When you reach the line containing "U3 pin IB: REV -> FWD" in the records below, start copying exactly, and stop once you have copied the line containing "U7: PIC12F675 -> PIC12F683".
MATERIAL PROVIDED Block Start
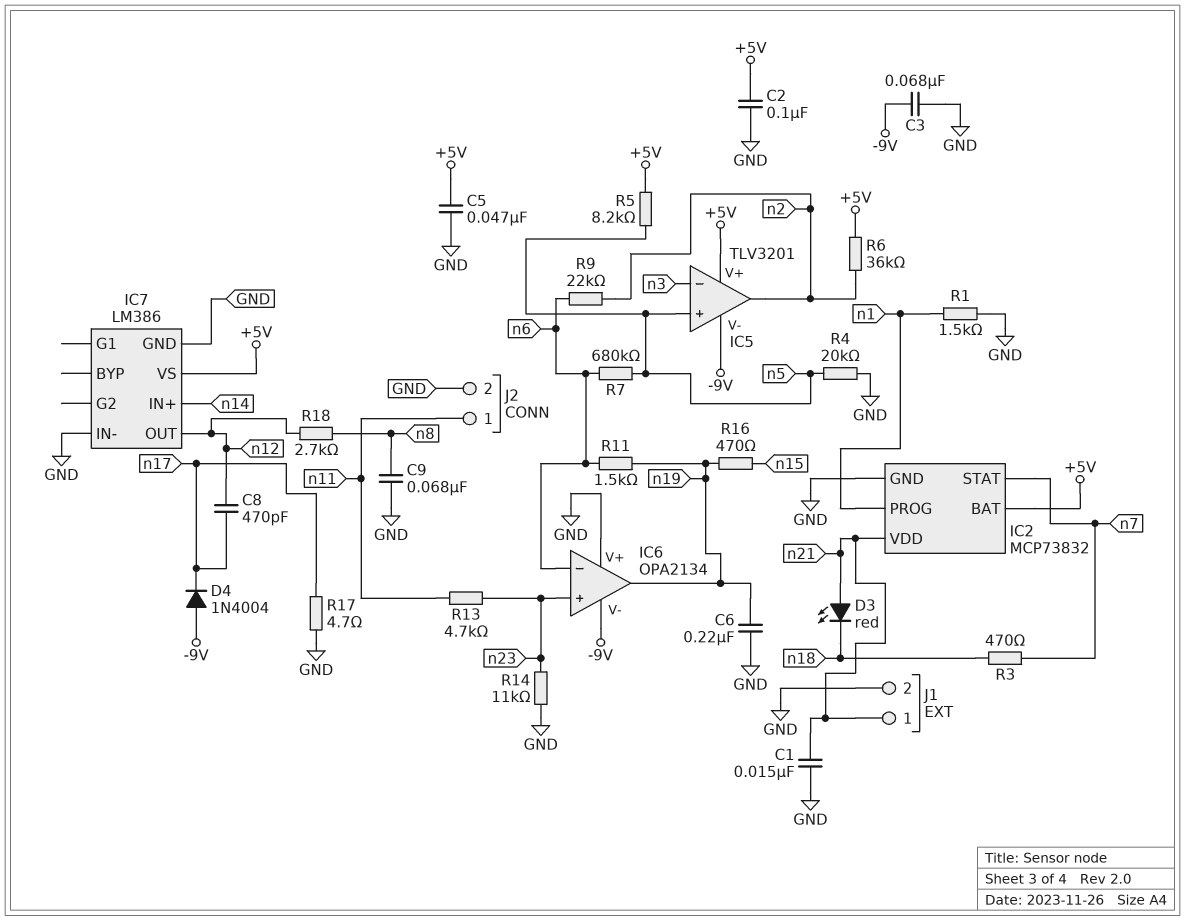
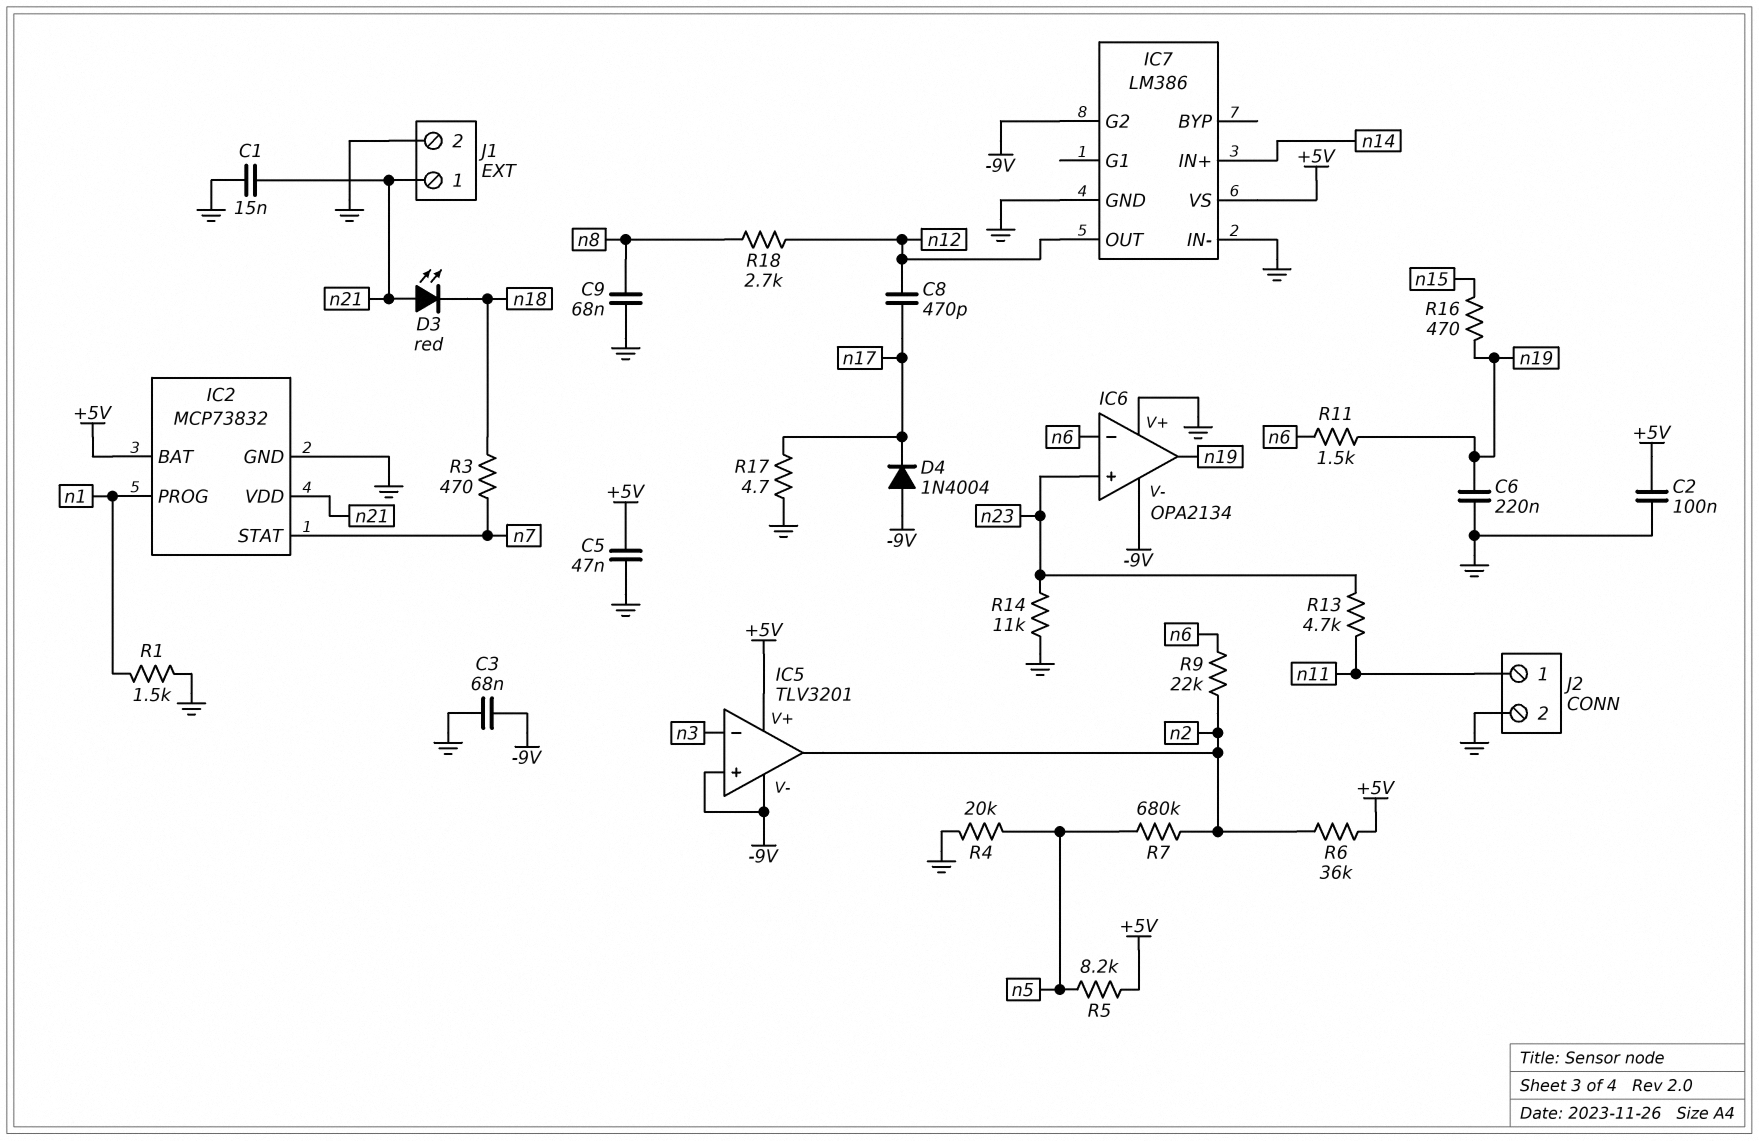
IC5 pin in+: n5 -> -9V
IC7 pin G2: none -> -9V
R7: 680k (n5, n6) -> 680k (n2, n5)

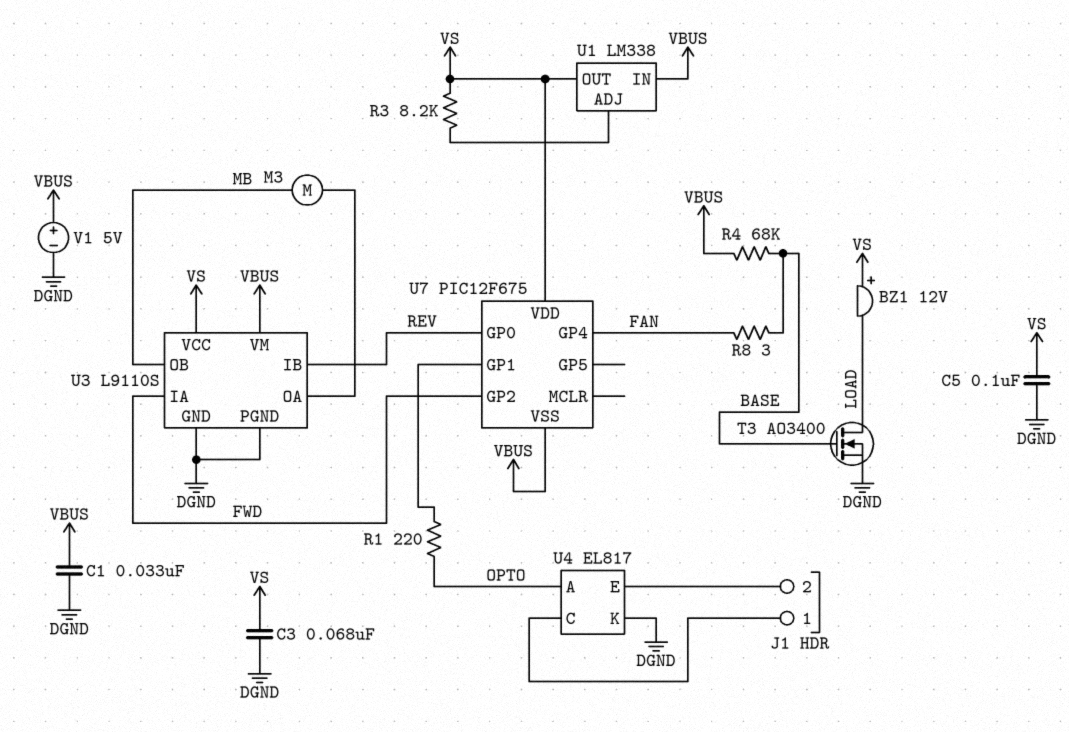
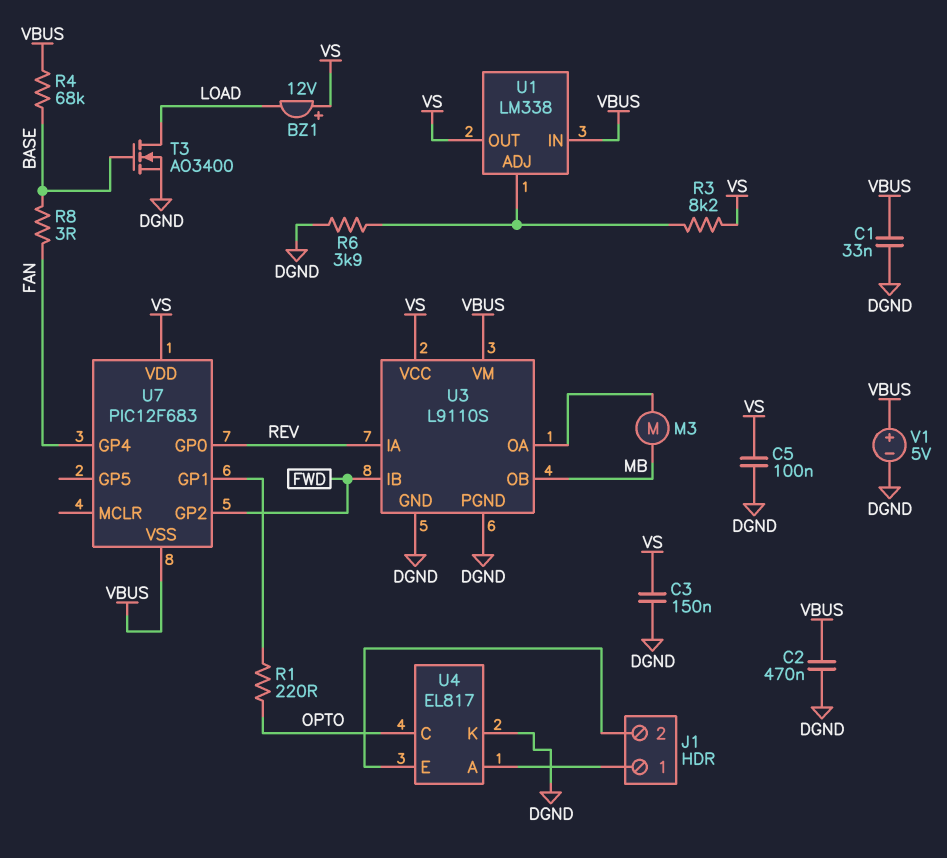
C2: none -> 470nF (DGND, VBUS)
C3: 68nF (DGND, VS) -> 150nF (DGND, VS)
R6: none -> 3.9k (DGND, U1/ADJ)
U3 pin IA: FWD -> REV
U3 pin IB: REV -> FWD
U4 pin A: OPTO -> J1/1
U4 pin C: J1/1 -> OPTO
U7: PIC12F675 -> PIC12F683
MATERIAL PROVIDED Block End
MATERIAL PROVIDED Block Start
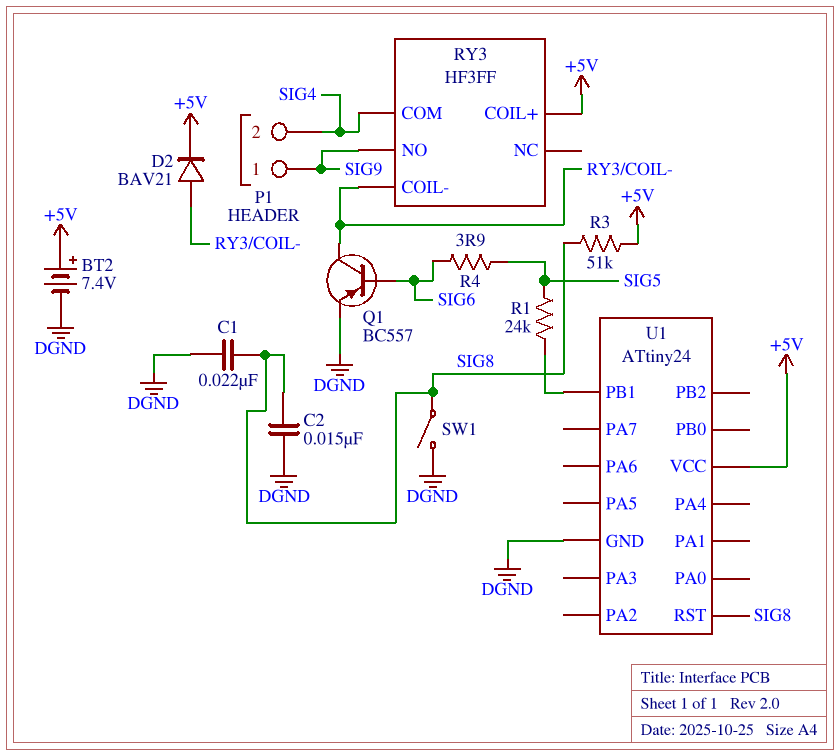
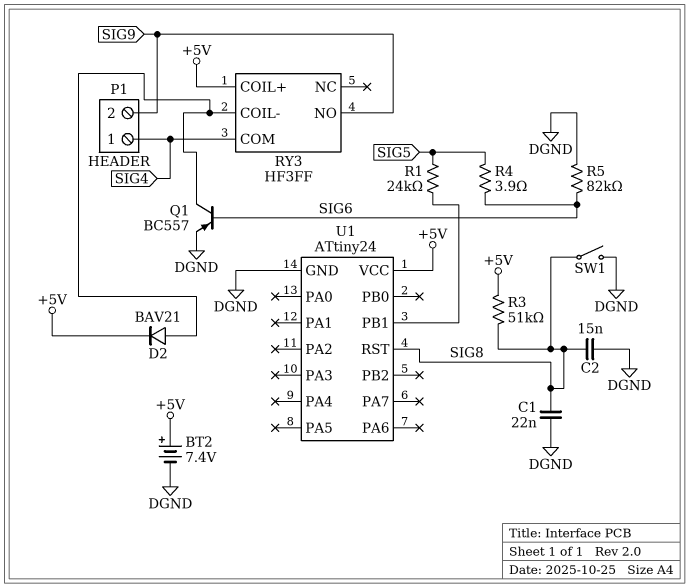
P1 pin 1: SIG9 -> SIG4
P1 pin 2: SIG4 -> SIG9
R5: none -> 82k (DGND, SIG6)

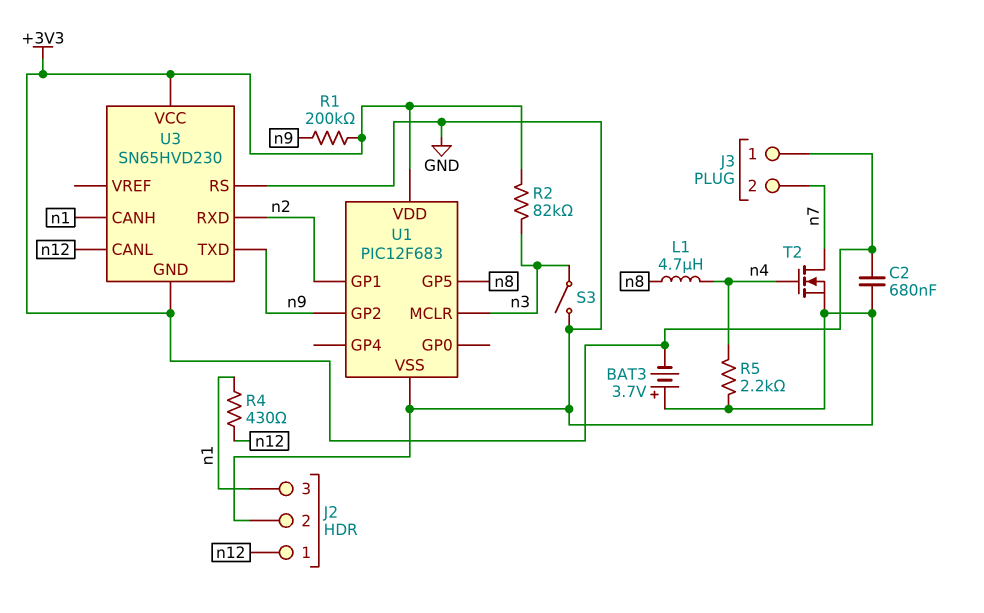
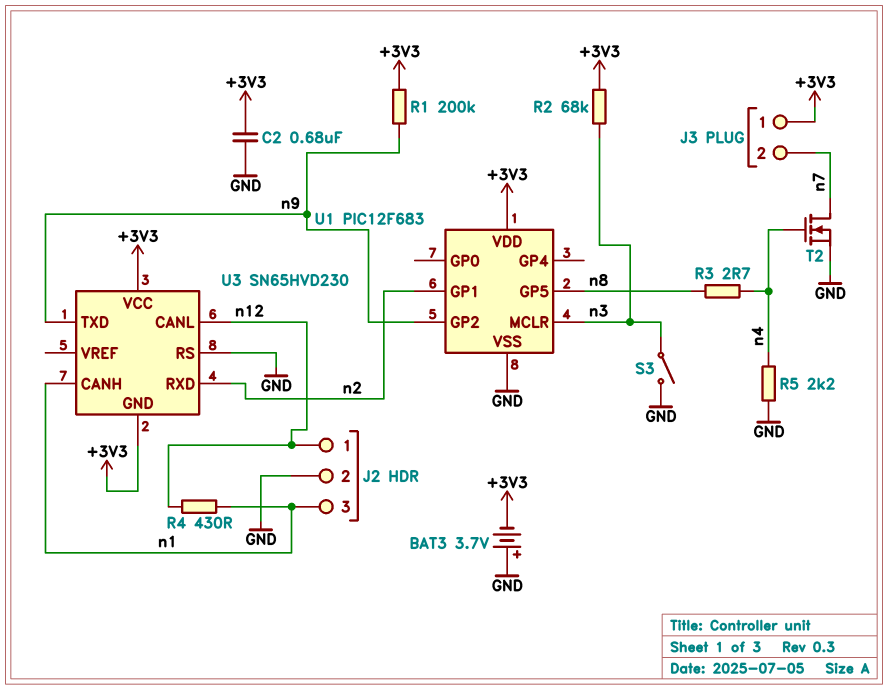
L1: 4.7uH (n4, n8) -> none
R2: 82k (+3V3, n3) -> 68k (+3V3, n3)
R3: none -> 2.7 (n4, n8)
MATERIAL PROVIDED Block End
MATERIAL PROVIDED Block Start
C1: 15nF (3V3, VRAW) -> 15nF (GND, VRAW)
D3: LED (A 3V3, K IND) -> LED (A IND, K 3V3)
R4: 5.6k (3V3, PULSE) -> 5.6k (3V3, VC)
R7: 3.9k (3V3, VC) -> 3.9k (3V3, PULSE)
MATERIAL PROVIDED Block End
◆ TASK RESULT
U3 pin IB: REV -> FWD
U4 pin A: OPTO -> J1/1
U4 pin C: J1/1 -> OPTO
U7: PIC12F675 -> PIC12F683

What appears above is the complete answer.